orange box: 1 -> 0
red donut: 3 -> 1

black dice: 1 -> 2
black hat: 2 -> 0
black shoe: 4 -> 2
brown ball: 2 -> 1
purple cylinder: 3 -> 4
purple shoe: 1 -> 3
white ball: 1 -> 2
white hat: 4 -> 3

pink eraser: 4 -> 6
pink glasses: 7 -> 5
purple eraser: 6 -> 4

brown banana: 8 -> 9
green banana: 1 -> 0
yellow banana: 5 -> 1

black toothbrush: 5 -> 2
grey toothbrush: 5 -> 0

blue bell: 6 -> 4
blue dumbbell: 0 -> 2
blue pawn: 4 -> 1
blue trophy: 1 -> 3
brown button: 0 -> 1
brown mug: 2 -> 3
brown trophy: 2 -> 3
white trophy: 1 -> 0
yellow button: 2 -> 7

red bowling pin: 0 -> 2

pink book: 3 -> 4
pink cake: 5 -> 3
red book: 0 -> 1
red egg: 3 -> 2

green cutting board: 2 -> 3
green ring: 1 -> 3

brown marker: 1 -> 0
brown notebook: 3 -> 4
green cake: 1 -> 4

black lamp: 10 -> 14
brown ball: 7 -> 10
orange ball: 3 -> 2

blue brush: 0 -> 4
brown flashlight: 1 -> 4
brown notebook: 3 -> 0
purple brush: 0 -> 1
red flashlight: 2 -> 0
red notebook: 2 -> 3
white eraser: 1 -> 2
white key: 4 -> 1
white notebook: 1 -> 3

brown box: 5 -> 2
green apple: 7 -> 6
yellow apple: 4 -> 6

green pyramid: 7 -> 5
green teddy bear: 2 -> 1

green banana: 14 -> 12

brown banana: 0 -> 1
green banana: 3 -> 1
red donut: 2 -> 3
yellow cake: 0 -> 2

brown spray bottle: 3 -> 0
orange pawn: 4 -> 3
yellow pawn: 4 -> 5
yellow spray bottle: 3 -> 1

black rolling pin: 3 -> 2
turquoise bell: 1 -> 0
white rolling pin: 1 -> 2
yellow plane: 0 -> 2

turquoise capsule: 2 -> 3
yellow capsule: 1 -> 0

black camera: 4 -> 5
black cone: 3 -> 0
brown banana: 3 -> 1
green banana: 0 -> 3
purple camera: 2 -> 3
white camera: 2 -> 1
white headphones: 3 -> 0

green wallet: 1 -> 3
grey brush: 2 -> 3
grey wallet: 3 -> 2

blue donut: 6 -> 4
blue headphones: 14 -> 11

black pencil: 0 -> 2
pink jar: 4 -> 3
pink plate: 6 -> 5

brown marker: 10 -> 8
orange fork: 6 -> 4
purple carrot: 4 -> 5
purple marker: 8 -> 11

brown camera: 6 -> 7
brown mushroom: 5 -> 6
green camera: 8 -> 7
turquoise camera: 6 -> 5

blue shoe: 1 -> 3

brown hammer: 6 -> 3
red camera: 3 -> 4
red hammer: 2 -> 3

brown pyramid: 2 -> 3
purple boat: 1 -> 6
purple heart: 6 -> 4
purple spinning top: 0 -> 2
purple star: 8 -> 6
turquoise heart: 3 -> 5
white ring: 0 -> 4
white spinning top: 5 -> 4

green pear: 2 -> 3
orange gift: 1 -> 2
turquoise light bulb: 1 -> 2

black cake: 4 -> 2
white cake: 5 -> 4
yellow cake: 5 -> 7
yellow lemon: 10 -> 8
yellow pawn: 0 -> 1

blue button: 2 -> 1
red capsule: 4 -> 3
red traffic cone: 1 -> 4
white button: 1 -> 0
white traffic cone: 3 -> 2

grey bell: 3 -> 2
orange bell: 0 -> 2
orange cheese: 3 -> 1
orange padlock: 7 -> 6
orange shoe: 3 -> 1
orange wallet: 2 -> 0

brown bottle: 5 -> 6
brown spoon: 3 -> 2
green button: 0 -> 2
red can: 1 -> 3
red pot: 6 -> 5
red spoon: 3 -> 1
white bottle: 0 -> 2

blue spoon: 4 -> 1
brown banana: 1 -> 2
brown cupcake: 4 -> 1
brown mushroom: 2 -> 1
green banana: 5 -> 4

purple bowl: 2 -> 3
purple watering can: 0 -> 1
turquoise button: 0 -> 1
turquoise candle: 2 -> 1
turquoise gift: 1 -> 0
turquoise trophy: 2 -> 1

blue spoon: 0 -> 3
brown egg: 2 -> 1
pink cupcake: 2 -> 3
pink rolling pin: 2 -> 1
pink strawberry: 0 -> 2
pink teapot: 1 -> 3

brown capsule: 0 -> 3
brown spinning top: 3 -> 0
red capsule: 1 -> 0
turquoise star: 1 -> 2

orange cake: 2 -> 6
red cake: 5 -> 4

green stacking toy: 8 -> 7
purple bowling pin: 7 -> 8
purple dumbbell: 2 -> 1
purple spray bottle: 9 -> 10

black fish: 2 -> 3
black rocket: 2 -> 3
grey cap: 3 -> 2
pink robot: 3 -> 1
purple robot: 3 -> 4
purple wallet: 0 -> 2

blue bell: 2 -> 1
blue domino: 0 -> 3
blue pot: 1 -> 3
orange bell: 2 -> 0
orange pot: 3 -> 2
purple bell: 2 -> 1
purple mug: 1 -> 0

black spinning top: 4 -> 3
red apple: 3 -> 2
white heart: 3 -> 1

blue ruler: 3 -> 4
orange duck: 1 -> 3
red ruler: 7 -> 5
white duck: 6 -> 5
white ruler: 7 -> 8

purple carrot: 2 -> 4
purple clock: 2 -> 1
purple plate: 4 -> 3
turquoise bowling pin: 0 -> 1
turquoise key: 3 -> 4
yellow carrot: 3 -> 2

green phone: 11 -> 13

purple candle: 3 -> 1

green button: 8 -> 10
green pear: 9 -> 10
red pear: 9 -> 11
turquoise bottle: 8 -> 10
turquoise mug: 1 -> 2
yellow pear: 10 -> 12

→ **EXERCISE DIRECTIONS**:
Within the material, find all lines that hold the word "rolling" and show them.

→ **COMPLETED EXERCISE**:
black rolling pin: 3 -> 2
white rolling pin: 1 -> 2
pink rolling pin: 2 -> 1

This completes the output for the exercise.